--- Supplied data ---

***

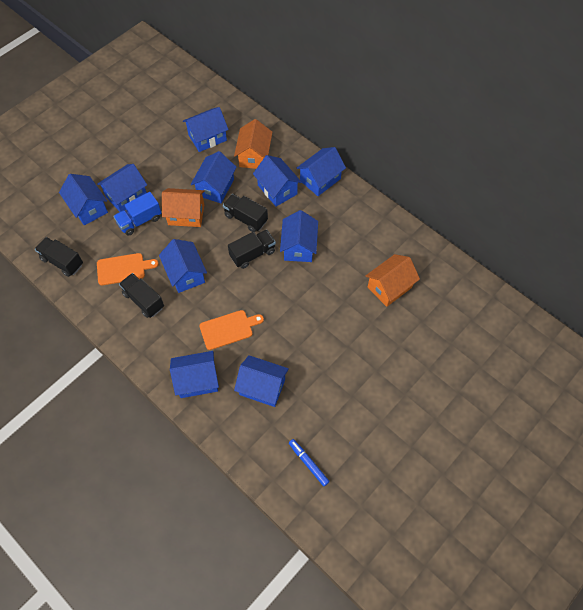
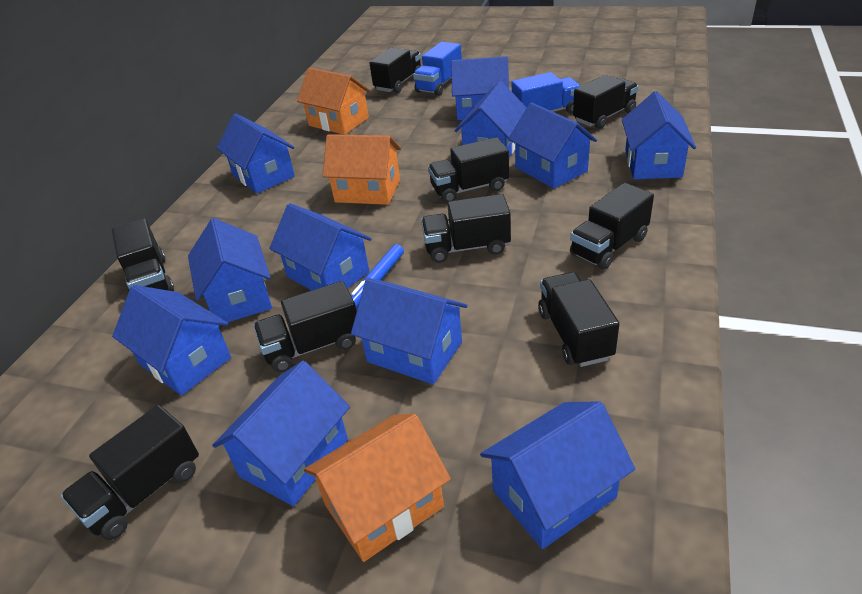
black truck: 4 -> 9
blue house: 10 -> 11
blue truck: 1 -> 2
orange cutting board: 2 -> 0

***

--- Exercise details ---
Write out exactly the lines from the one containing "blue house: 10 -> 11" through the end of the data, both included. Add nothing else.

--- Output of the task ---
blue house: 10 -> 11
blue truck: 1 -> 2
orange cutting board: 2 -> 0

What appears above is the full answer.